■ **About this exercise**: Among the lines below, keep only those from the one containing "camera: 35 degrees left, 15 degrees up" through the one containing "(577, 300) = (328, 254): white", and reproduce them exactly.

■ **Supplied data**:

Segment Open

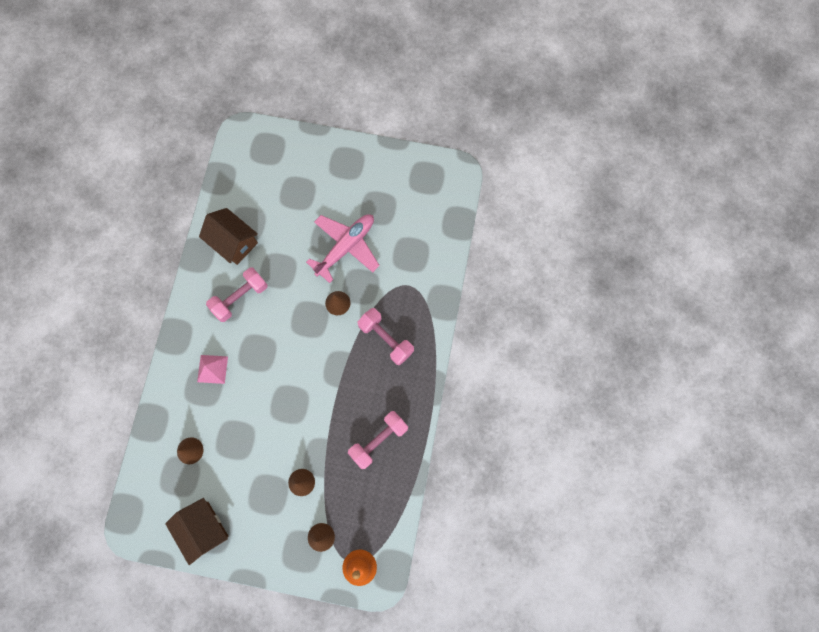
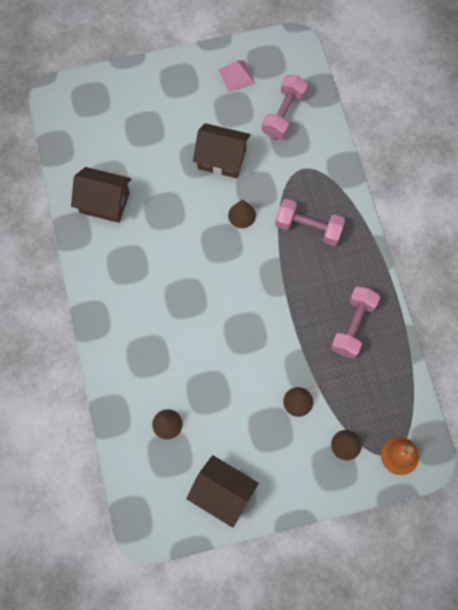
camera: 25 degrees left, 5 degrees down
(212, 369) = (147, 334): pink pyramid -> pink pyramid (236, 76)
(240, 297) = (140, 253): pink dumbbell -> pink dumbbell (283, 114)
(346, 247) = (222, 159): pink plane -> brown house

Segment Closed
Segment Open

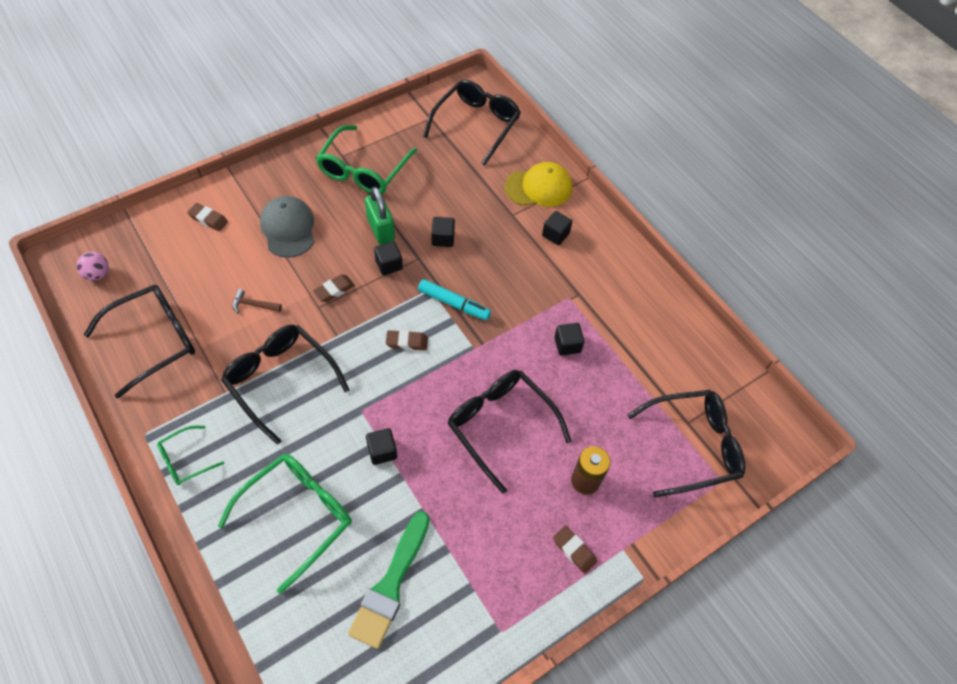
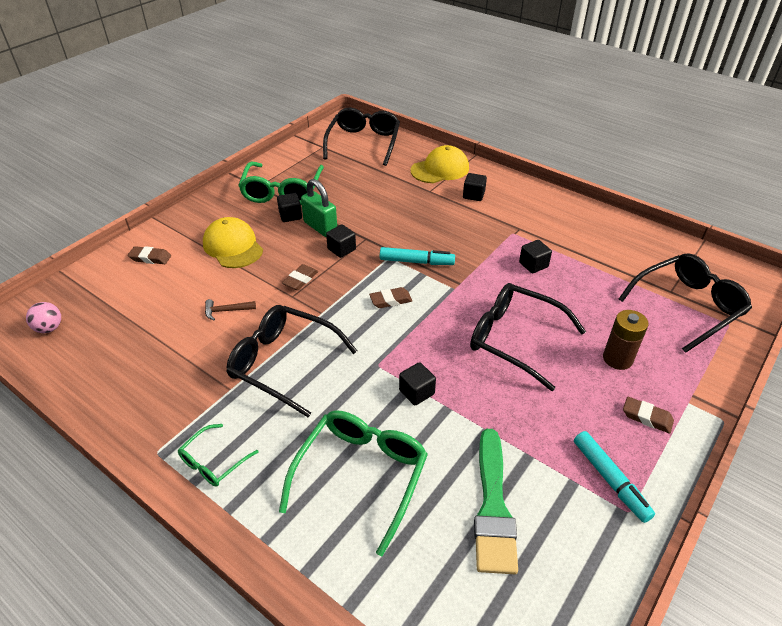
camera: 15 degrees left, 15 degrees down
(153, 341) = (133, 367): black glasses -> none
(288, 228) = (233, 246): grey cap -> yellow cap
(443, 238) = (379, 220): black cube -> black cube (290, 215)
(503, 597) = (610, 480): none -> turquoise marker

Segment Closed
Segment Open

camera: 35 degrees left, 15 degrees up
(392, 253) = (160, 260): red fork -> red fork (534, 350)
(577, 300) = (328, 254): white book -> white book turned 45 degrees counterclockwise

Segment Closed

■ **Exercise output**:
camera: 35 degrees left, 15 degrees up
(392, 253) = (160, 260): red fork -> red fork (534, 350)
(577, 300) = (328, 254): white book -> white book turned 45 degrees counterclockwise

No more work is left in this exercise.